● How to complete this task
From the records below, extract all the text exactly and leave the images behind.

● Dataset items
________________________
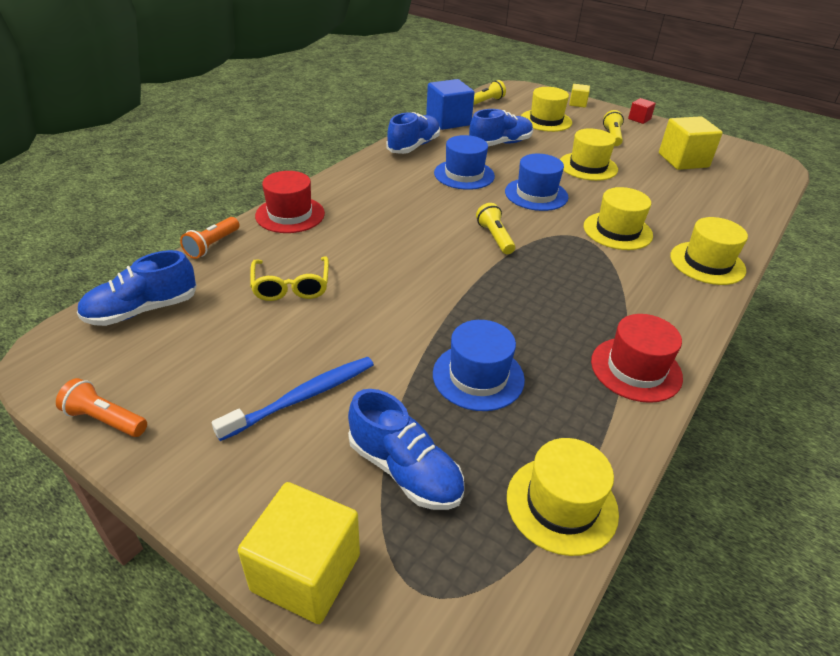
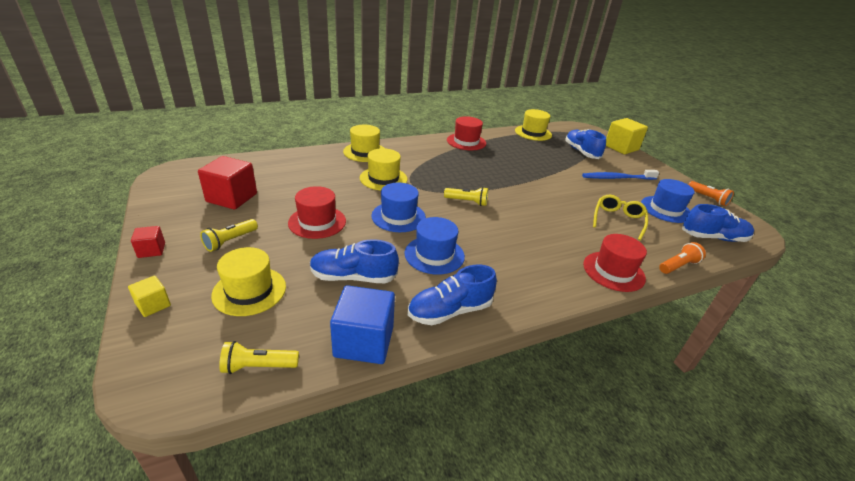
camera: 150 degrees left, 5 degrees down
(478, 376) = (535, 160): blue hat -> blue hat (665, 209)
(495, 237) = (467, 202): yellow flashlight -> yellow flashlight turned 90 degrees counterclockwise
(588, 166) = (317, 222): yellow hat -> red hat
(683, 160) = (232, 198): yellow cube -> red cube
________________________
● Written solution
camera: 150 degrees left, 5 degrees down
(478, 376) = (535, 160): blue hat -> blue hat (665, 209)
(495, 237) = (467, 202): yellow flashlight -> yellow flashlight turned 90 degrees counterclockwise
(588, 166) = (317, 222): yellow hat -> red hat
(683, 160) = (232, 198): yellow cube -> red cube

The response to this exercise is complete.